# WHAT IS BEING ASKED
Write out only the tail of the records, beginning at the line containing "Find all instances" and including the last line, exactly as written.

(Collected data entries)

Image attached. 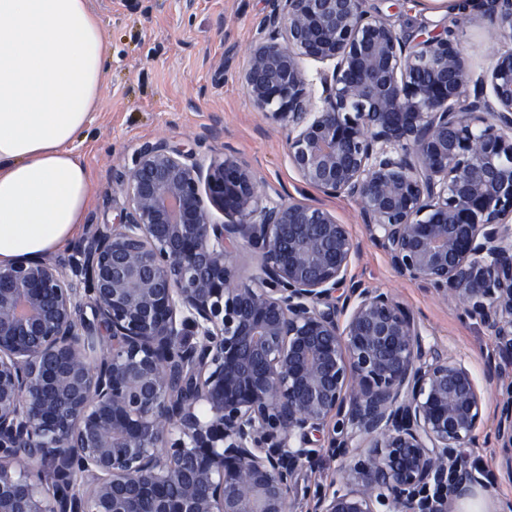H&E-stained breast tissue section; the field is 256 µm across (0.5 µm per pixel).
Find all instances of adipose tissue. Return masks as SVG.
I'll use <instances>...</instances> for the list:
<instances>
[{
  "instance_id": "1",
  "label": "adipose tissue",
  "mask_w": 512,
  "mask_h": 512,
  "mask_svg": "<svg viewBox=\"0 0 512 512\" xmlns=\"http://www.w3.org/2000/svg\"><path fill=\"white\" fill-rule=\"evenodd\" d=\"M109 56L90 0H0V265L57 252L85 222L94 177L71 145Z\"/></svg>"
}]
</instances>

# TASK RESPONSE
Find all instances of adipose tissue. Return masks as SVG.
I'll use <instances>...</instances> for the list:
<instances>
[{
  "instance_id": "1",
  "label": "adipose tissue",
  "mask_w": 512,
  "mask_h": 512,
  "mask_svg": "<svg viewBox=\"0 0 512 512\" xmlns=\"http://www.w3.org/2000/svg\"><path fill=\"white\" fill-rule=\"evenodd\" d=\"M109 56L90 0H0V265L57 252L85 222L94 177L71 145Z\"/></svg>"
}]
</instances>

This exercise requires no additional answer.